__Task objective__.
Look through the entries for the line containing "(319, 238) = (360, 415): purple". Then output that line and every line after it, exactly, to the end.

--- Material provided Enclosed Below ---

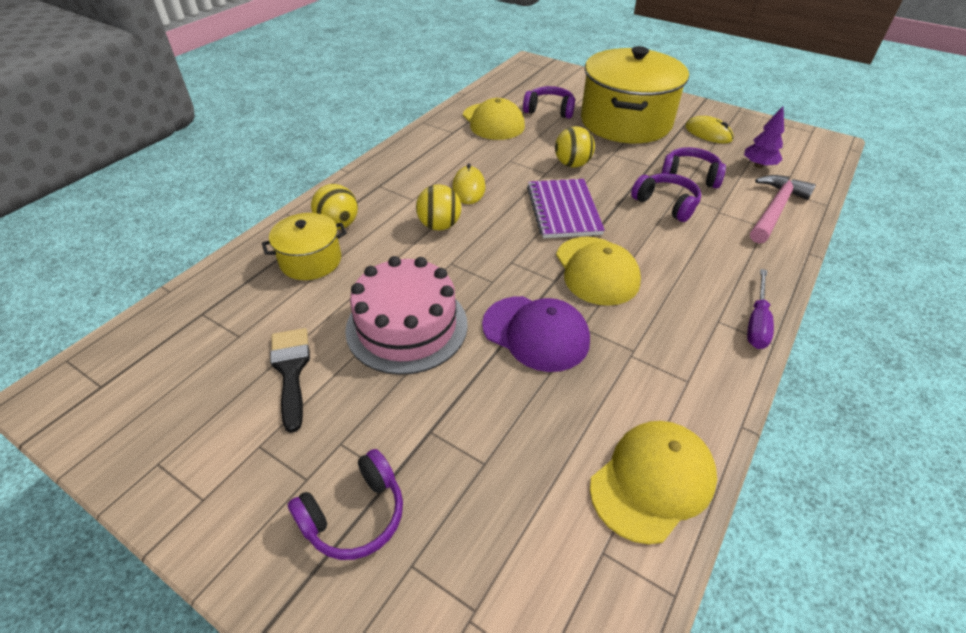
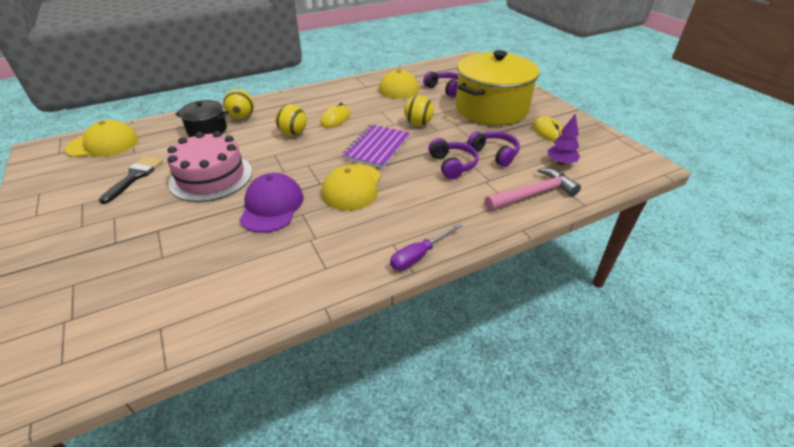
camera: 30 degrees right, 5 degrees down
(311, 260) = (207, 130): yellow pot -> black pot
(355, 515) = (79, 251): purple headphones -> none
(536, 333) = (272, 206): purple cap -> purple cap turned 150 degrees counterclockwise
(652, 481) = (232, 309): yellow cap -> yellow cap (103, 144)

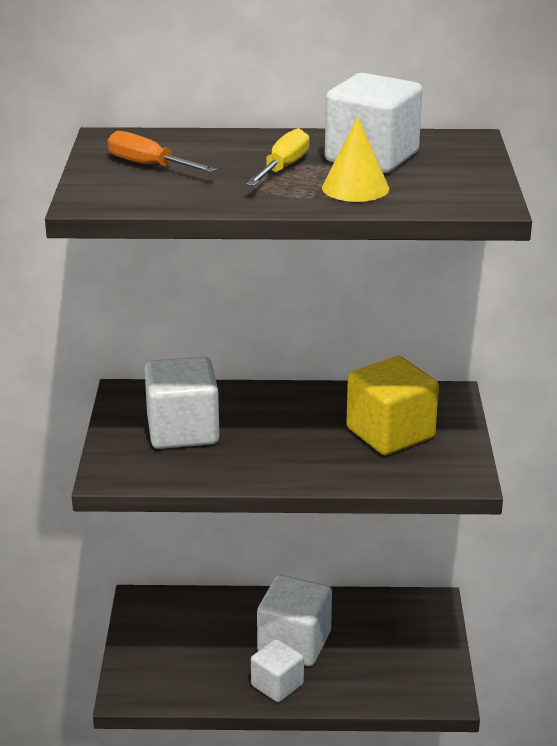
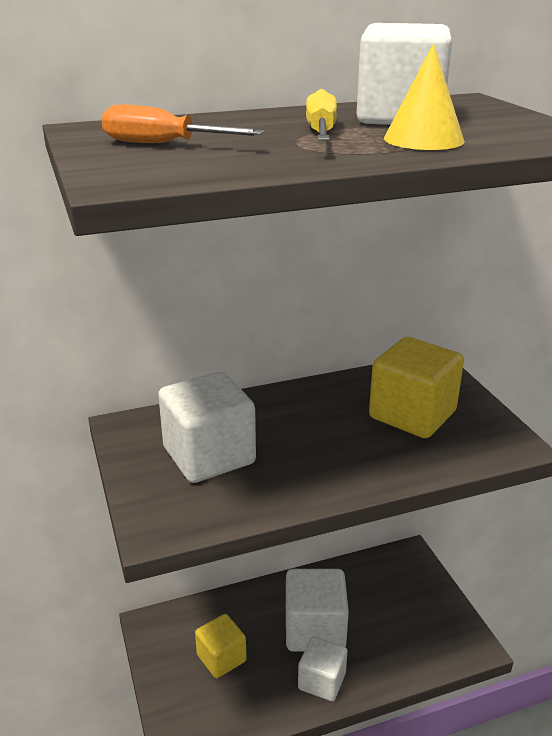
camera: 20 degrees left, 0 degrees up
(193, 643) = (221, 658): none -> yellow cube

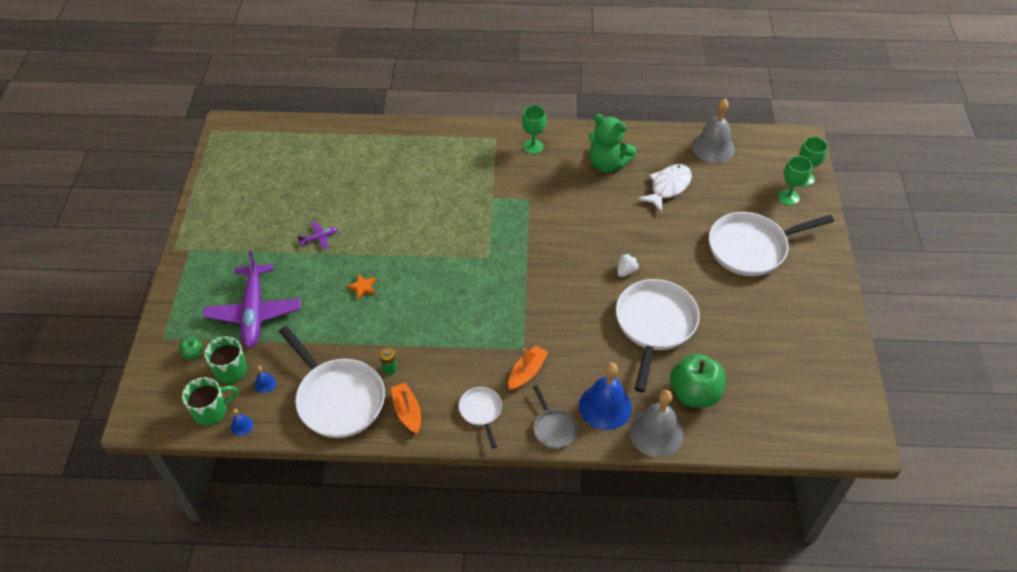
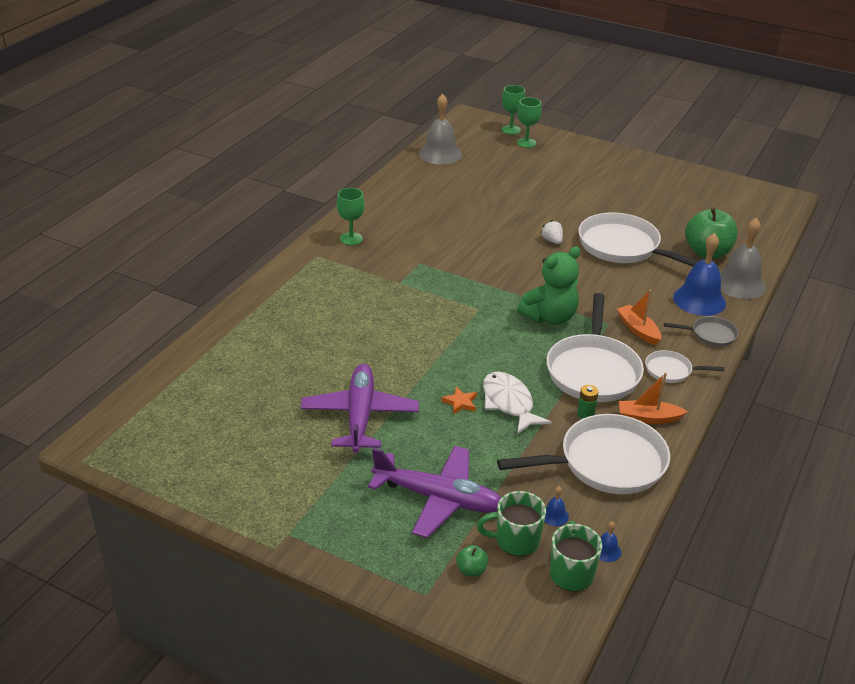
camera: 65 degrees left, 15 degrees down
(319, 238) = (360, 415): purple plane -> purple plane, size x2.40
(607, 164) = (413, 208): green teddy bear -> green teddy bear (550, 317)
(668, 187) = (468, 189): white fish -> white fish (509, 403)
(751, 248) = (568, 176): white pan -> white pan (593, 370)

--- End of Enclosed Material provided ---

__Answer space__.
(319, 238) = (360, 415): purple plane -> purple plane, size x2.40
(607, 164) = (413, 208): green teddy bear -> green teddy bear (550, 317)
(668, 187) = (468, 189): white fish -> white fish (509, 403)
(751, 248) = (568, 176): white pan -> white pan (593, 370)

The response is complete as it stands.